### Task goal
Would you write out, exactly as they stand, all lines from the one containing "RTC2 pin GND: none -> GND" through the end of the listing below, and only those?

BEGIN

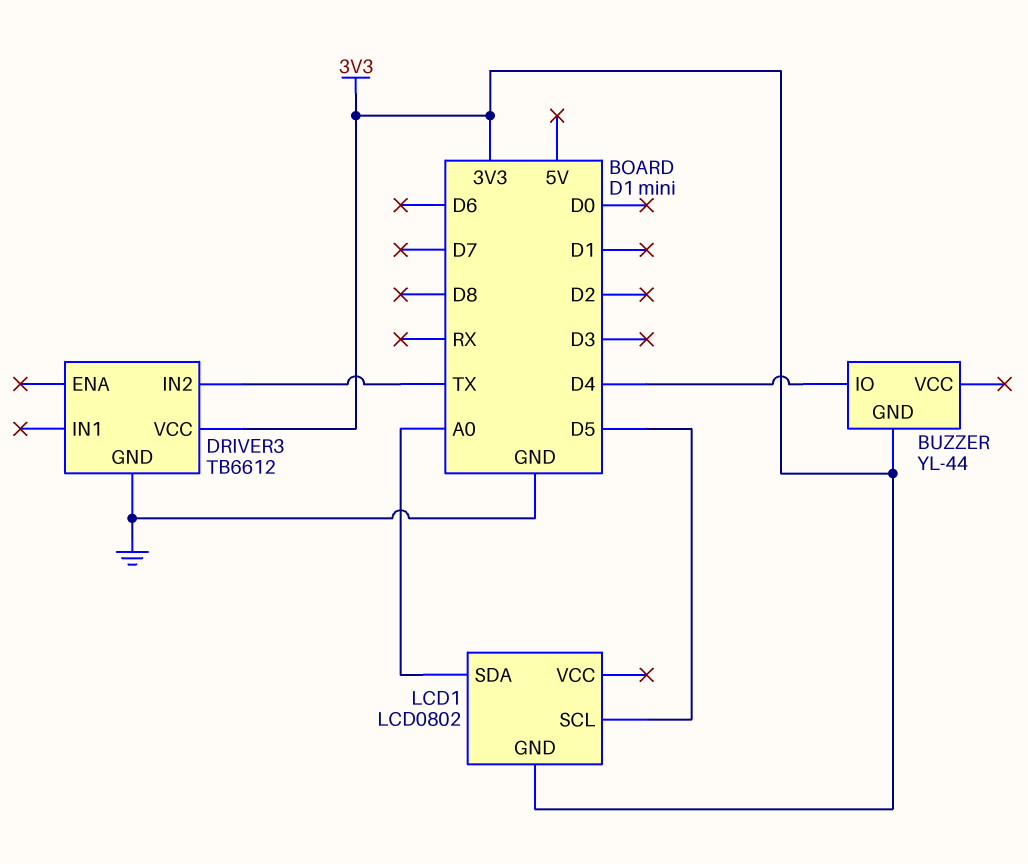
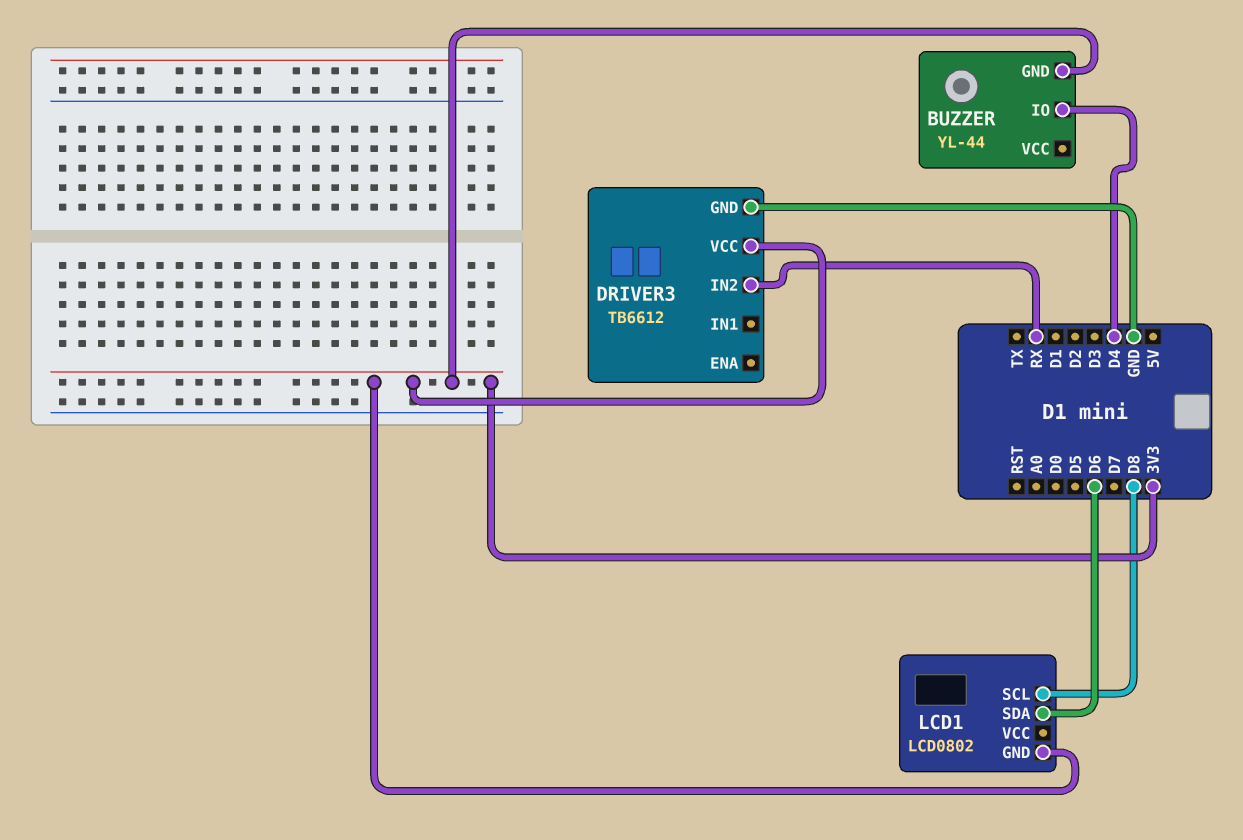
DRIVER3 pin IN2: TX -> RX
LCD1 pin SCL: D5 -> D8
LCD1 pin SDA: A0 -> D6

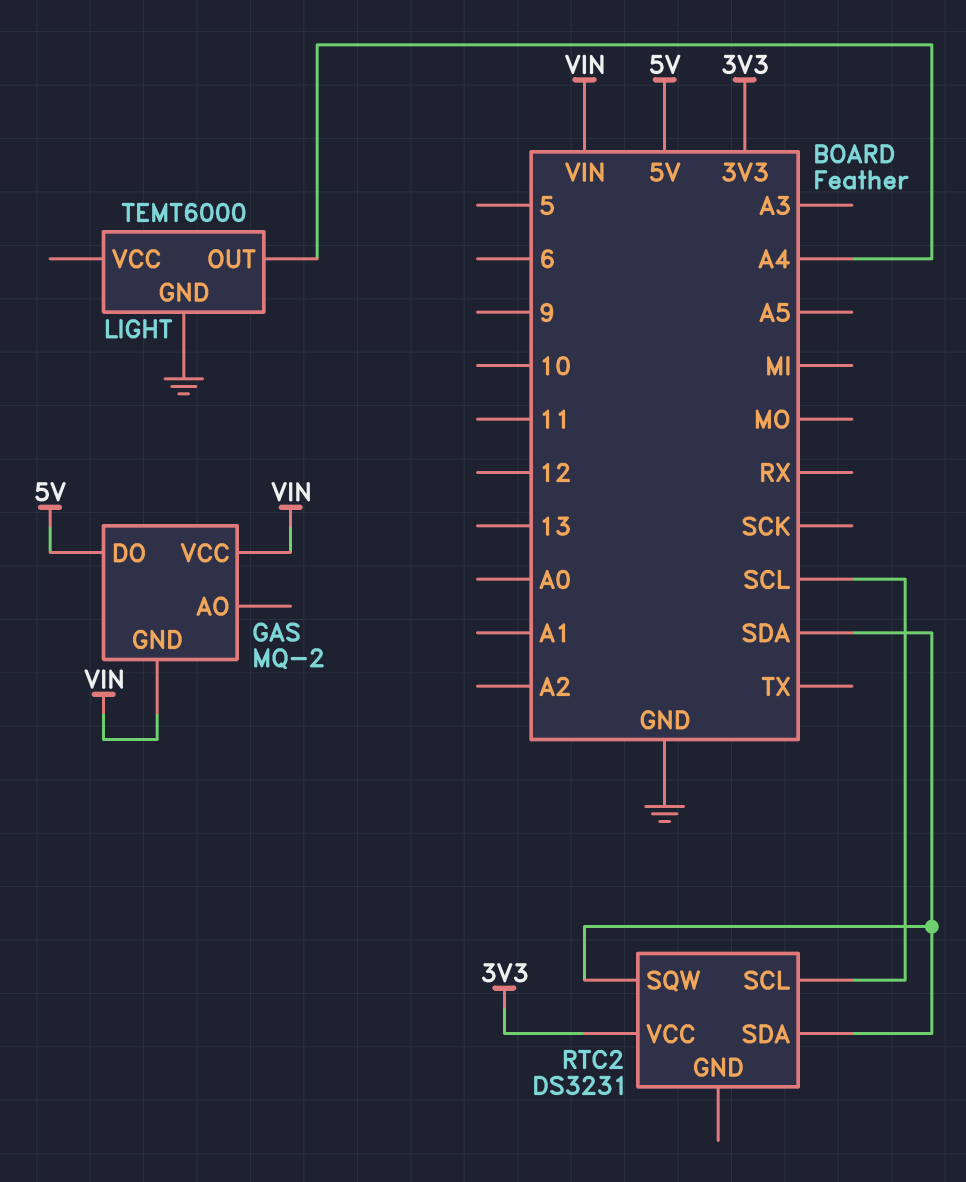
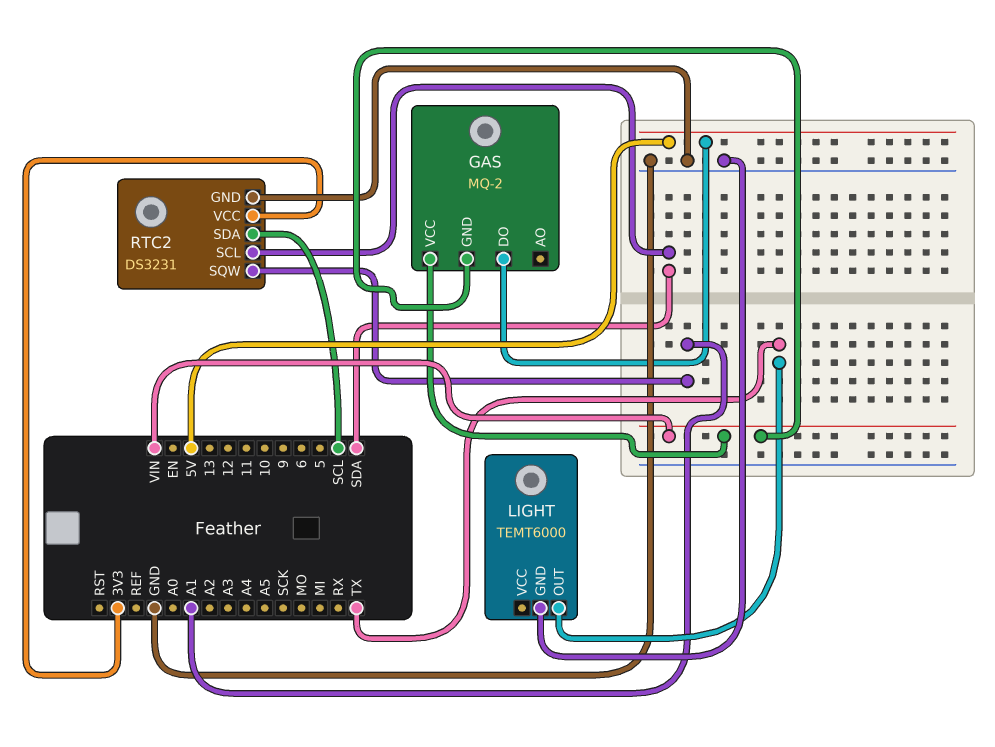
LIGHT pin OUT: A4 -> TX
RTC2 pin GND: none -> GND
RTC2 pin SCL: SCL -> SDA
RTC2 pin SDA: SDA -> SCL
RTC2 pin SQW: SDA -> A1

END

### Result below
RTC2 pin GND: none -> GND
RTC2 pin SCL: SCL -> SDA
RTC2 pin SDA: SDA -> SCL
RTC2 pin SQW: SDA -> A1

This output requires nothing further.